- [Exercise goal]
Copy out each line of the material that includes the word "RESET".

- [Records shown]

* * *

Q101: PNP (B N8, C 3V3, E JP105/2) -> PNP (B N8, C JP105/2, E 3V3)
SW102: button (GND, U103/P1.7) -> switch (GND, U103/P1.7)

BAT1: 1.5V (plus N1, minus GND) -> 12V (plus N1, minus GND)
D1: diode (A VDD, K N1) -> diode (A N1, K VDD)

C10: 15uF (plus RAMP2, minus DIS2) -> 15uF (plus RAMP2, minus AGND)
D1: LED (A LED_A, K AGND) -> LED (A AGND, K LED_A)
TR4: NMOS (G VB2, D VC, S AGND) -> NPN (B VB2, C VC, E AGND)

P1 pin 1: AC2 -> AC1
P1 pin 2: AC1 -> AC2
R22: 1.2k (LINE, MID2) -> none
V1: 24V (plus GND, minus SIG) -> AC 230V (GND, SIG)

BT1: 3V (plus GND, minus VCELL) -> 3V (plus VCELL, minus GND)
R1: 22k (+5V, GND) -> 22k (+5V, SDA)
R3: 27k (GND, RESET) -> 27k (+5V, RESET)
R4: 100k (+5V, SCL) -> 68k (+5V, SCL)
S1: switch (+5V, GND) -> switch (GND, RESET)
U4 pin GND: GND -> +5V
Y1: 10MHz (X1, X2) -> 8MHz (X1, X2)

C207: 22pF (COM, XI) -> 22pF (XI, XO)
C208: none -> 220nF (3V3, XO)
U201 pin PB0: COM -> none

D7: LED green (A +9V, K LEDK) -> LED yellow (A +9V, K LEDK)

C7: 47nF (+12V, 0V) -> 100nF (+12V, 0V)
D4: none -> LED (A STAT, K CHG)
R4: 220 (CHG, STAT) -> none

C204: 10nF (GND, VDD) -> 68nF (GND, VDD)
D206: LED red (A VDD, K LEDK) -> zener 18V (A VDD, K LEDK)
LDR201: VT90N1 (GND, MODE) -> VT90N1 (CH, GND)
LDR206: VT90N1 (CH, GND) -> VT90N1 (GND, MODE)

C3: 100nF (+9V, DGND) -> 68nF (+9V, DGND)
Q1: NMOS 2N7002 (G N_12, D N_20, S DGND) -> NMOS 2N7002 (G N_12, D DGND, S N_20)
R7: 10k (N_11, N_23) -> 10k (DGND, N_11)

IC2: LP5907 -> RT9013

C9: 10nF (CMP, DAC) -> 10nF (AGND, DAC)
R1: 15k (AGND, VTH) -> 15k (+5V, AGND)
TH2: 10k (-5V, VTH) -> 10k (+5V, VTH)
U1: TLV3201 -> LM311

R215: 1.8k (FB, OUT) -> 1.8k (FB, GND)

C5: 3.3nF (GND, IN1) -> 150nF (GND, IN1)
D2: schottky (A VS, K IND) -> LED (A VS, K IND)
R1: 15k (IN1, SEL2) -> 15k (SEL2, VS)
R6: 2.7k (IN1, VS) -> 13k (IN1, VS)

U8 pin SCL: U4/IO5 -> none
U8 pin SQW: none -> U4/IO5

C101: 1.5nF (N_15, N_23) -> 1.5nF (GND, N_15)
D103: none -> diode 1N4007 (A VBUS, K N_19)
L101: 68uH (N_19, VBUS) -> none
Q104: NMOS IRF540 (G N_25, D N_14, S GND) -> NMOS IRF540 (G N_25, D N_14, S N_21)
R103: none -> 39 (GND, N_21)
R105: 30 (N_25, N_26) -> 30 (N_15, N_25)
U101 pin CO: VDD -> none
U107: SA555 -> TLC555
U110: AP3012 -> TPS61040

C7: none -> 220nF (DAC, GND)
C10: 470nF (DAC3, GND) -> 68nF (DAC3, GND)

* * *

- [Answer space]
R3: 27k (GND, RESET) -> 27k (+5V, RESET)
S1: switch (+5V, GND) -> switch (GND, RESET)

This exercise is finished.